⟨

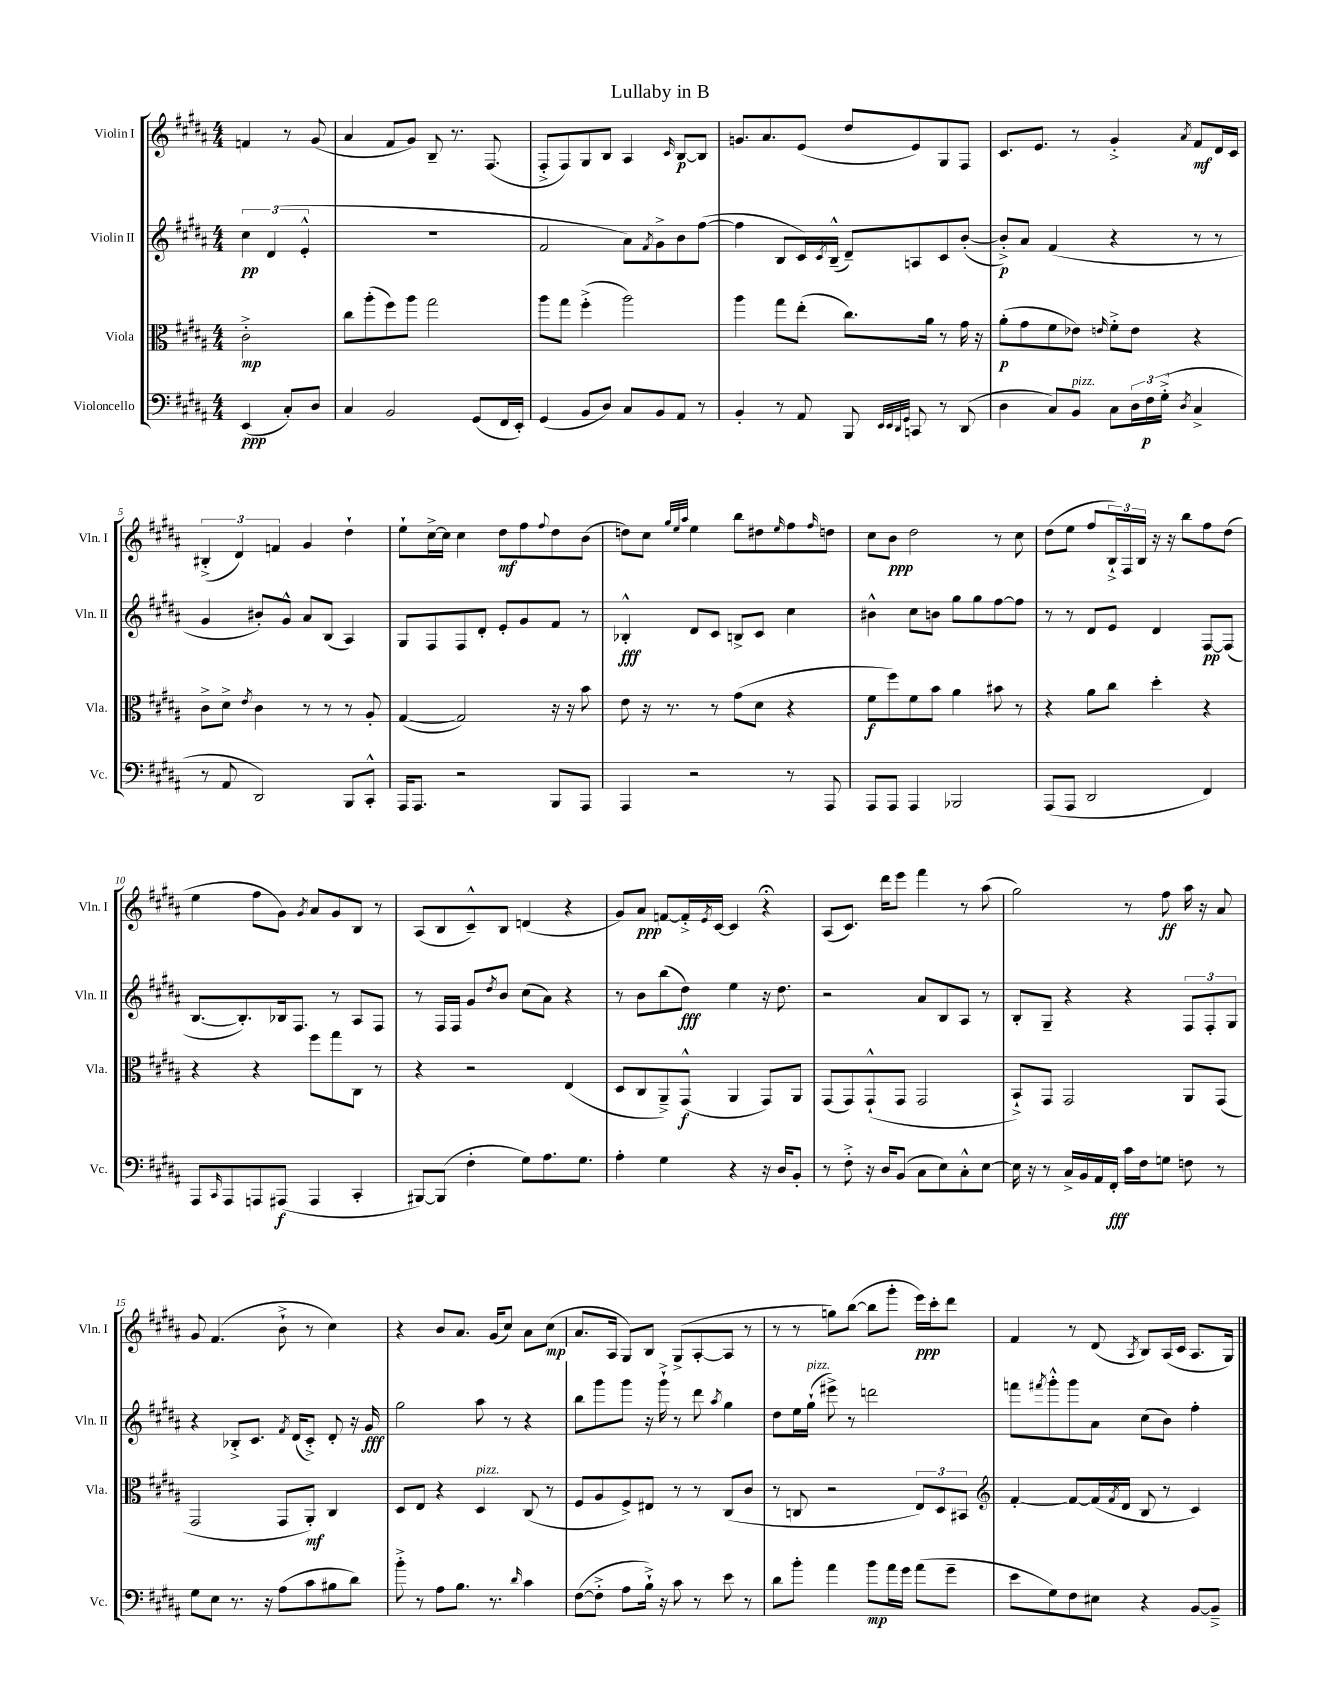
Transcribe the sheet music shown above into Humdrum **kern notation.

**kern	**kern	**kern	**kern
*staff4	*staff3	*staff2	*staff1
*clefF4	*clefC3	*clefG2	*clefG2
*k[f#c#g#d#a#]	*k[f#c#g#d#a#]	*k[f#c#g#d#a#]	*k[f#c#g#d#a#]
*M4/4	*M4/4	*M4/4	*M4/4
(4EE/	2c#'^\	6cc#\	4f/
.	.	(6d#/	.
8C#'/L)	.	.	8r
.	.	6e'^^/	.
8D#/J	.	.	(8g#/
=	=	=	=
4C#/	8cc#\L	1r	4a#/
.	(8aa#'\	.	.
2BB/	8ff#\)	.	8f#/L
.	8aa#\J	.	8g#/J)
.	2gg#\	.	8B~/
.	.	.	8.r
(8GG#/L	.	.	.
.	.	.	(8.F#/
16FF#/L	.	.	.
16EE'/JJ)	.	.	.
=	=	=	=
(4GG#/	8aa#\L	2f#/	8F#'^/L
.	8gg#\J	.	8F#/)
8BB/L	(4ff#'^\	.	8G#/
8D#/J)	.	.	8B/J
8C#/L	2aa#\)	8a#\L)	4A#/
.	.	8qf#/	.
8BB/	.	8g#^\	.
.	.	.	16qqc#/
8AA#/J	.	8b\	[8B/L
8r	.	([8ff#\J	8B/]J
=	=	=	=
4BB'/	4aa#\	4ff#\]	8.g/L
.	.	.	8.a#/
8r	8gg#\L	8B/L	.
8AA#/	(8ee'\J	16c#/L)	(8e/J
.	.	8qc#/	.
.	.	(16B~^^/JJ	.
8BBB/	8.cc#\L)	8d#~/L)	8dd#/L
32qqEE/LLL	.	.	.
32qqEE/	.	.	.
32qqDD#/	.	.	.
32qqGG#/JJJ	.	.	.
8CC/	.	8A/	8e/)
.	16a#\Jk	.	.
8r	8r	8c#/	8G#/
(8DD#/	16g#\	([8b'/J	8F#/J
.	16r	.	.
=	=	=	=
4D#\	(8a#'\L	8b'^/]L)	8.c#/L
.	8g#\	8a#/J	.
.	.	.	8.e/J
8C#/L)	8f#\	(4f#/	.
8BB/J	8e-\J)	.	8r
.	16qqe/	.	.
8C#\L	8f#'^\L	4r	4g#'^/
24D#\L	8e\J	.	.
24F#\	.	.	.
(24G#'^\JJ	.	.	.
8qD#/	.	.	8qa#/
4C#^/	4r	8r	8f#/L
.	.	8r	16d#/L
.	.	.	16c#/JJ
=	=	=	=
8r	8c#^\L	4g#/	(6B#'^/
8AA#/	8d#^\J	.	.
.	.	.	6d#/)
.	8qe/	.	.
2DD#/)	4c#\	8b#'/L)	.
.	.	.	6f/
.	.	8g#^^/J	.
.	8r	8a#/L	4g#/
.	8r	(8B/J	.
8BBB/L	8r	4A#/)	4dd#`\
8CC#'^^/J	8A#'/	.	.
=	=	=	=
16AAA#/LK	([4G#/	8G#/L	8ee`\L
8.AAA#/J	.	.	.
.	.	8F#/	[16cc#^\L
.	.	.	16cc#\]JJ
2r	2G#/])	8F#/	4cc#\
.	.	8d#'/J	.
.	.	8e'/L	8dd#\L
.	.	8g#/	8ff#\
.	.	.	8qqff#/
8BBB/L	16r	8f#/J	8dd#\
.	16r	.	.
8AAA#/J	8b\	8r	(8b\J
=	=	=	=
4AAA#/	8e\	4B-'^^/	8dd\L)
.	16r	.	8cc#\J
.	8.r	.	.
.	.	.	32qqgg#/LLL
.	.	.	32qqee/
.	.	.	32qqaa#/JJJ
2r	.	8d#/L	4ee\
.	8r	8c#/J	.
.	(8g#\L	8B^/L	8bb\L
.	8d#\J	8c#/J	8dd#\
.	.	.	16qqee/
8r	4r	4cc#\	8ff#\
.	.	.	16qqff#/
8AAA#/	.	.	8dd\J
=	=	=	=
8AAA#/L	8f#\L	4b#^^\	8cc#\L
8AAA#/J	8ff#\)	.	8b\J
4AAA#/	8f#\	8cc#\L	2dd#\
.	8b\J	8b\J	.
2BBB-/	4a#\	8gg#\L	.
.	.	8gg#\	.
.	8b#\	[8ff#\	8r
.	8r	8ff#\]J	8cc#\
=	=	=	=
(8AAA#/L	4r	8r	(8dd#\L
8AAA#/J	.	8r	8ee\J
2DD#/	8a#\L	8d#/L	8ff#/L
.	8cc#\J	8e/J	24B`^/L)
.	.	.	24F#/
.	.	.	24B/JJ
.	4dd#'\	4d#/	16r
.	.	.	16r
.	.	.	8bb\L
4FF#/)	4r	[8F#/L	8ff#\
.	.	(8F#/]J	(8dd#\J
=	=	=	=
8AAA#/L	4r	[8.B/L	4ee\
16qqCC#/	.	.	.
8AAA#/	.	.	.
.	.	8.B'/])	.
8AAA/	4r	.	8ff#\L
(8AAA#/J	.	16B-/k	8g#\J)
.	.	8.F#/J	.
.	.	.	8qg#/
4AAA#/	8ff#\L	.	8a#/L
.	8gg#\	8r	8g#/
4CC#'/	8C#\J	8A#/L	8B/J
.	8r	8F#/J	8r
=	=	=	=
[8BBB#/L)	4r	8r	(8A#/L
(8BBB#/]J	.	16F#/LL	8B/
.	.	16F#/JJ	.
4F#'\	2r	8g#/L	8c#~^^/)
.	.	8qdd#/	.
.	.	8b/J	8B/J
8G#\L)	.	(8cc#\L	(4d/
8.A#\	.	8a#\J)	.
.	(4E/	4r	4r
8.G#\J	.	.	.
=	=	=	=
4A#'\	8D#/L	8r	8g#/L)
.	8C#/	8b\L	8a#/J
4G#\	8AA#~^/)	(8bb\	[8f/L
.	(8GG#^^/J	8dd#\J)	16f'^/]L
.	.	.	8qe/
.	.	.	[16c#/JJ
4r	4AA#/	4ee\	4c#/]
16r	8GG#/L)	16r	4r;
16D#/LK	.	8.dd#\	.
8BB'/J	8AA#/J	.	.
=	=	=	=
8r	(8GG#/L	2r	(8A#/L
8F#'^\	8GG#/)	.	8.c#/J)
16r	(8GG#`^^/	.	.
16D#/LK	.	.	16ddd#\LK
(8BB/J	8GG#/J	.	8eee\J
8C#\L	2GG#/	8a#/L	4fff#\
8E\)	.	8B/	.
8C#'^^\	.	8A#/J	8r
[8E\J	.	8r	(8aa#\
=	=	=	=
16E\]	8BB`^/L)	8B'/L	2gg#\)
16r	.	.	.
8r	8GG#/J	8G#~/J	.
16C#^/LL	2GG#/	4r	.
16BB/	.	.	.
16AA#/	.	.	.
16FF#'/JJ	.	.	.
16c#\LL	.	4r	8r
16F#\J	.	.	.
8G\J	.	.	8ff#\
8F\	8AA#/L	12F#/L	16aa#\
.	.	.	16r
.	.	12F#'/	.
8r	(8GG#/J	.	8a#/
.	.	12G#/J	.
=	=	=	=
8G#\L	2GG#/	4r	8g#/
8E\J	.	.	(4.f#/
8.r	.	8B-'^/L	.
.	.	8.c#/J	.
16r	.	.	.
(8A#\L	8GG#/L	.	8b`^\
.	.	8qf#/	.
.	.	(16d#/LK	.
8c#\	8AA#'/J)	8c#'^/J)	8r
8B#\	4C#/	8d#'/	4cc#\)
8d#\J)	.	16r	.
.	.	16g#/	.
=	=	=	=
8b'^\	8D#/L	2gg#\	4r
8r	8E/J	.	.
8A#\L	4r	.	8b/L
8.B\J	.	.	8.a#/J
.	4D#/	8aa#\	.
8.r	.	.	(16g#/LK
.	.	8r	8cc#/J)
16qqd#/	.	.	.
4c#\	(8C#/	4r	8a#\L
.	8r	.	(8cc#\J
=	=	=	=
([8F#\L	8F#/L	8bb\L	8.a#/L
8F#'^\]J	8A#/	8ggg#\	.
.	.	.	16A#/Jk
8A#\L	8F#^/)	8ggg#\J	8G#/L)
16B`^\Jk)	8E#/J	16r	8B/J
16r	.	16ggg#`^\	.
8c#\	8r	8r	(8G#^/L
8r	8r	8ddd#\	[8A#'/
.	.	8qaa#/	.
8e\	(8C#/L	4gg#\	8A#/]J
8r	8c#/J	.	8r
=	=	=	=
8d#\L	8r	8dd#\L	8r
8b'\J	8C/	16ee\L	8r
.	.	(16gg#`\JJ	.
4a#\	2r	8eee#^\)	8gg\L)
.	.	8r	([8bb\J
8b\L	.	2ddd\	8bb\]L
16a#\L	.	.	8ggg#'\J
16g#\JJ	.	.	.
(8a#\L	12E/L)	.	16eee\LL)
.	.	.	16ccc#'\J
.	12D#/	.	.
8g#~\J	.	.	8ddd#\J
.	12BB#/J	.	.
=	=	=	=
*	*clefG2	*	*
8e\L	[4f#'/	8fff\L	4f#/
.	.	8qfff#/	.
8G#\)	.	8ggg#'^^\	.
8F#\	8f#/_L	8ggg#\	8r
8E#\J	(16f#/]L	8a#\J	(8d#/
.	8qf#/	.	.
.	16d#/JJ	.	.
.	.	.	8qA#/
4r	8B/	(8cc#\L	8B/L)
.	8r	8b\J)	(16A#/L
.	.	.	16c#/JJ
[8BB/L	4c#/)	4ff#'\	8.A#/L
8BB~^/]J	.	.	.
.	.	.	16G#/Jk)
==	==	==	==
*-	*-	*-	*-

⟩

DIRECTIONS >> State only the number of lines in the data above that contain the string "kern".

WRITTEN RESPONSE >> 2